DATA FOR THE TASK =
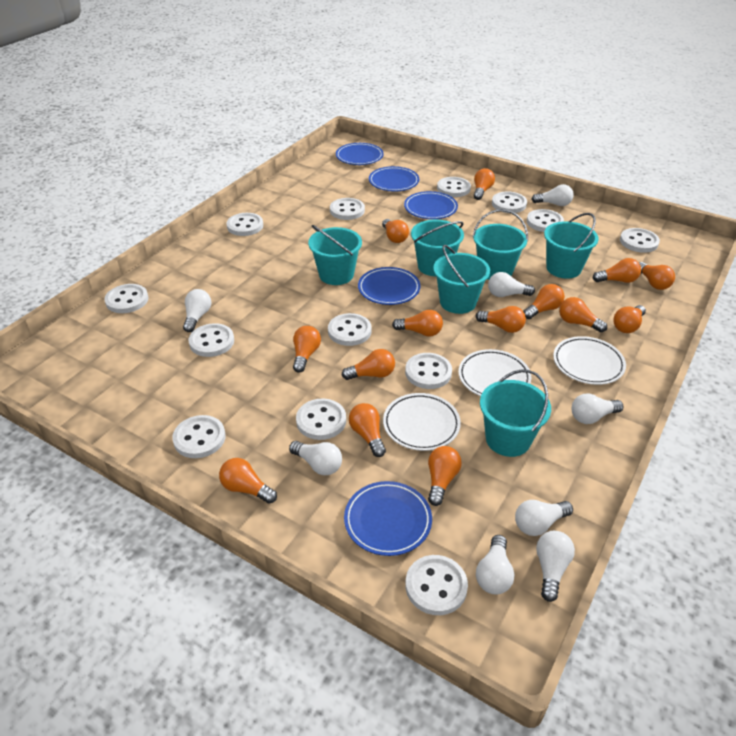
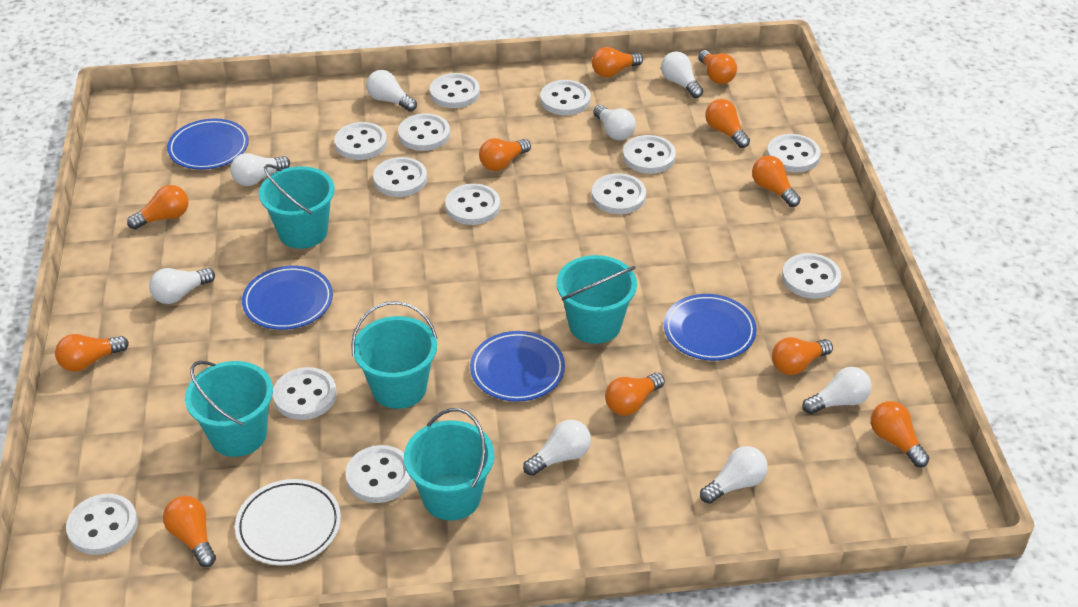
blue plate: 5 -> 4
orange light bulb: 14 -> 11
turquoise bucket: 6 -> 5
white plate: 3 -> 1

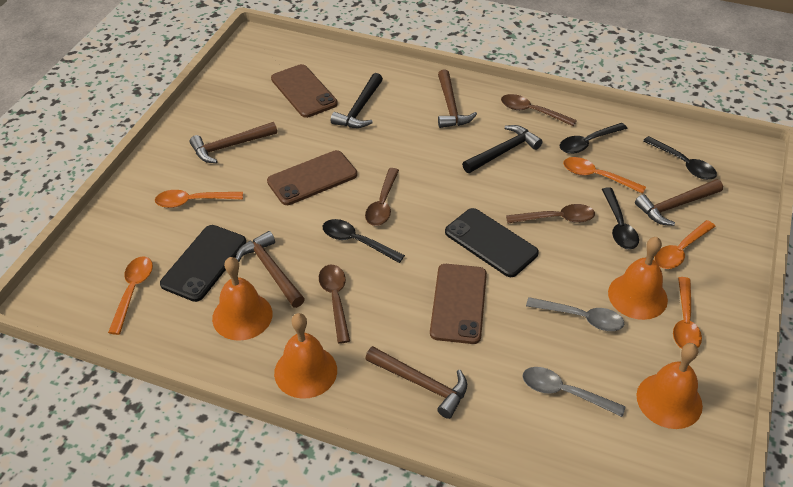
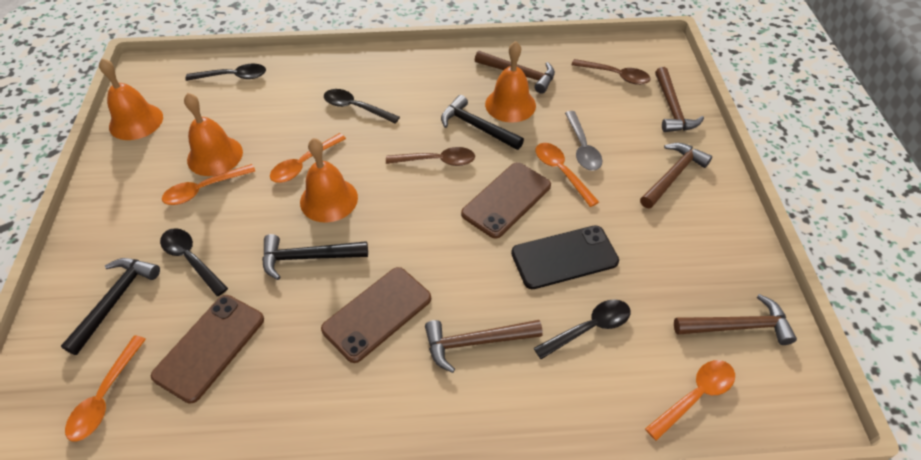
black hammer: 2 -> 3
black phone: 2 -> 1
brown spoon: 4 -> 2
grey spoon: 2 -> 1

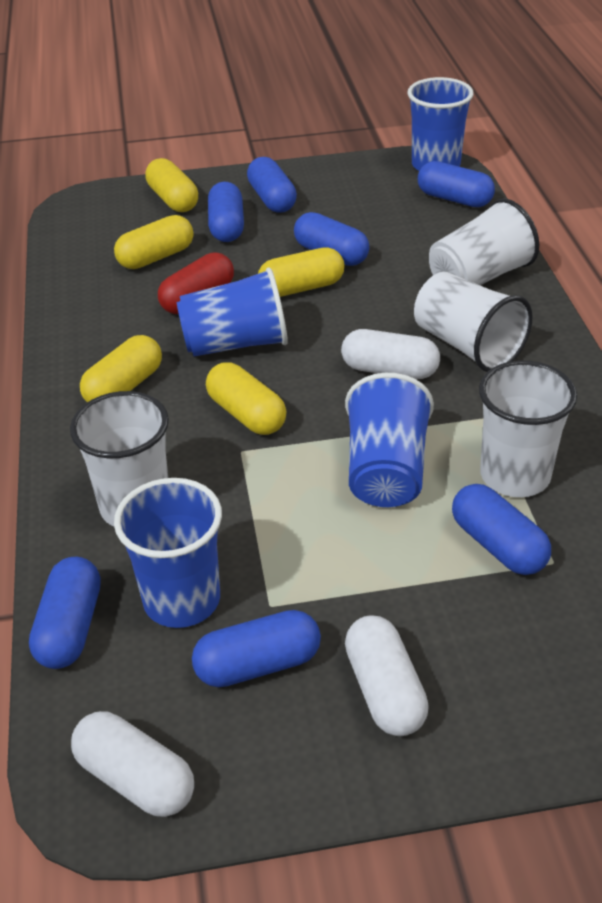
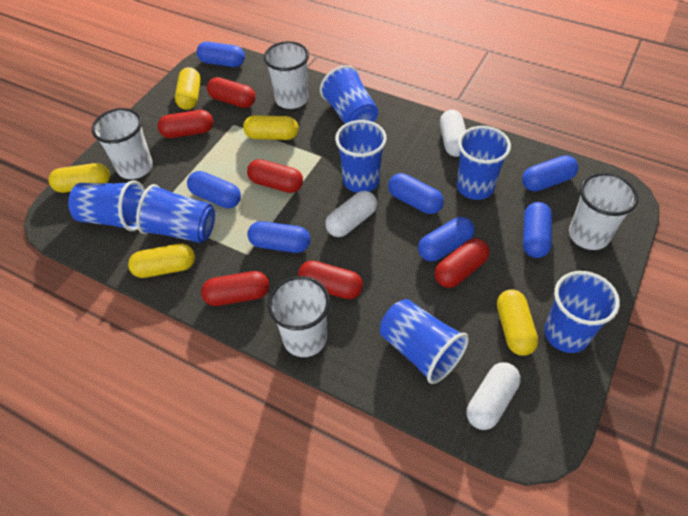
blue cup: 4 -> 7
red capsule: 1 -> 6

WORK TO BE COMPLETED = Every record is to be restated word for word, with the pictures left out.

ANSWER BOX =
blue plate: 5 -> 4
orange light bulb: 14 -> 11
turquoise bucket: 6 -> 5
white plate: 3 -> 1

black hammer: 2 -> 3
black phone: 2 -> 1
brown spoon: 4 -> 2
grey spoon: 2 -> 1

blue cup: 4 -> 7
red capsule: 1 -> 6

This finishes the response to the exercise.